**TASK GOAL:** Below are records; report the number of lines in them that include the word "glasses", with no other text.
##### INFORMATION
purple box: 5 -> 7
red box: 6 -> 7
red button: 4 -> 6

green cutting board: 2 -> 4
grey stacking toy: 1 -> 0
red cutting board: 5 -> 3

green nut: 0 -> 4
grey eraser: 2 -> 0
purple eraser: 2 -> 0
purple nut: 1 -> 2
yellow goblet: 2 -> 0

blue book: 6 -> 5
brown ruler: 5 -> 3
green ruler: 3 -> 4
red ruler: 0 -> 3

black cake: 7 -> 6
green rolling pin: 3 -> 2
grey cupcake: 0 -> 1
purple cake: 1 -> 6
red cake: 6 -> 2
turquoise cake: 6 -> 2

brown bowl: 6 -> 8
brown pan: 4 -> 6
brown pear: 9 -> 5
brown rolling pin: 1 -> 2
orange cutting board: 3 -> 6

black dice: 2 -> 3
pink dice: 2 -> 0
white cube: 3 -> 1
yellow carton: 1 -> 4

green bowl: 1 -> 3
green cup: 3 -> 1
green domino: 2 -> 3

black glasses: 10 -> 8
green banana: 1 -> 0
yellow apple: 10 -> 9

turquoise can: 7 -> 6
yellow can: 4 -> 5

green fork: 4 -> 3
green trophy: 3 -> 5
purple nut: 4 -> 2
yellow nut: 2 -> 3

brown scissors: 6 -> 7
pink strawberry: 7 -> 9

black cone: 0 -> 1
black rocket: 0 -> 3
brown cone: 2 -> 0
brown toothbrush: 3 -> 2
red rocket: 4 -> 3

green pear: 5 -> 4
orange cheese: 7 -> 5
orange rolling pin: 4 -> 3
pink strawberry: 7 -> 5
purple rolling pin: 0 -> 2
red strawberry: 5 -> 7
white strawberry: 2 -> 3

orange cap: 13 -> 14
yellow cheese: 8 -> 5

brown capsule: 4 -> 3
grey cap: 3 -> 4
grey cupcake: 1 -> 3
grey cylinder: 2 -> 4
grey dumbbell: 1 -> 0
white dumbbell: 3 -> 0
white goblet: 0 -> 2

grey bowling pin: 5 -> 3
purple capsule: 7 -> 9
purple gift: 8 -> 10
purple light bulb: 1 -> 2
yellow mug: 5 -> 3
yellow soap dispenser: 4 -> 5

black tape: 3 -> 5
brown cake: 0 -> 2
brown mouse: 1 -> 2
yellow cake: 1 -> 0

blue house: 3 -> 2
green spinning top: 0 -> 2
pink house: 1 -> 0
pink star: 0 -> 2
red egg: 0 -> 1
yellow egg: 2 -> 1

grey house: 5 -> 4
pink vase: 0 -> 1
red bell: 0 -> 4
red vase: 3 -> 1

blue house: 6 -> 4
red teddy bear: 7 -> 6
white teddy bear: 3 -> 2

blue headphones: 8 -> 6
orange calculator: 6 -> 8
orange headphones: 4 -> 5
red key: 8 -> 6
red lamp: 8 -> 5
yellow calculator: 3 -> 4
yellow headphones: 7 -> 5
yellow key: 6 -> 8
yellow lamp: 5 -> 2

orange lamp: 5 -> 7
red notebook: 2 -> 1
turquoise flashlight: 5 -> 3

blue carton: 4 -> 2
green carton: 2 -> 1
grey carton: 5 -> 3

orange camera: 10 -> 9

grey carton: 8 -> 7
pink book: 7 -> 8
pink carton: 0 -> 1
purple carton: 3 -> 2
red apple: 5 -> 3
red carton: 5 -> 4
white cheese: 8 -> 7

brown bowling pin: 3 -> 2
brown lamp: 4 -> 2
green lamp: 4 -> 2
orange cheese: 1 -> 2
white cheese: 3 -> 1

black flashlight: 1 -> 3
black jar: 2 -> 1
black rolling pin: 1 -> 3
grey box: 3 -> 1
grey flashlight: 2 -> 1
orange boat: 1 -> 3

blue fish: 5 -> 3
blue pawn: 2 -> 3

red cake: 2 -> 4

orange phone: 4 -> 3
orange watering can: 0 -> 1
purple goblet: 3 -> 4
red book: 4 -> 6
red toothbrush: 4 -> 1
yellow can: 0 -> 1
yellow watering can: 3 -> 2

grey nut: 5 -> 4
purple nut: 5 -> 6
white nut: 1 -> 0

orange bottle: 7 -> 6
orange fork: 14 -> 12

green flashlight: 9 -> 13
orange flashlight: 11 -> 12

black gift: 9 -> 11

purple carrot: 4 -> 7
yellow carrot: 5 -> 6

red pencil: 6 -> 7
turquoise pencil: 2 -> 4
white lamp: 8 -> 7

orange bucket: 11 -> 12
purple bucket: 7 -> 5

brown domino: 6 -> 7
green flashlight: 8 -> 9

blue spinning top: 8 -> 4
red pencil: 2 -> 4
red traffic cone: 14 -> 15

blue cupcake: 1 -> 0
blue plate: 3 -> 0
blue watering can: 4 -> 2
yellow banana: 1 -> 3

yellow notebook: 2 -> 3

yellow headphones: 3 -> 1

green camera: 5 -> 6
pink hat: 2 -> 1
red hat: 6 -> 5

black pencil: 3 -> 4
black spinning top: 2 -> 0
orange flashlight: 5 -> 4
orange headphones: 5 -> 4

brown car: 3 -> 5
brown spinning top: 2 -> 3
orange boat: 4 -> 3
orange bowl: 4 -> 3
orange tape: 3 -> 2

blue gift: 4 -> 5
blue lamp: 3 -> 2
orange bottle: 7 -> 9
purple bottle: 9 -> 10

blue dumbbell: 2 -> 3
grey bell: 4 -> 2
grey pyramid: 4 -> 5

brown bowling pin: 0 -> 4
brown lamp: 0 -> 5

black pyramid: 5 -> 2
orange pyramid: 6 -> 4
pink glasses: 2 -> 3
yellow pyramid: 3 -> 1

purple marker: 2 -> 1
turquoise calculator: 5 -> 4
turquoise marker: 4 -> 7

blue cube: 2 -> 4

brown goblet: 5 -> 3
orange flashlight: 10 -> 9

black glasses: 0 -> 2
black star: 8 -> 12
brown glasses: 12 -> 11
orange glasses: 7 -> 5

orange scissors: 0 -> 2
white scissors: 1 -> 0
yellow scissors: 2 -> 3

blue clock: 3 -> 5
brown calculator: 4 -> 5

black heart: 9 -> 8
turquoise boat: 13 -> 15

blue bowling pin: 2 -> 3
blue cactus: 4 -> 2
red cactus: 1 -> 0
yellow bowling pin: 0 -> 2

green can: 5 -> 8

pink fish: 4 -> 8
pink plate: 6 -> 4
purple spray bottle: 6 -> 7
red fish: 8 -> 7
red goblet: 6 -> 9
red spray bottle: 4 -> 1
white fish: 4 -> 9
##########
**RESPONSE:** 5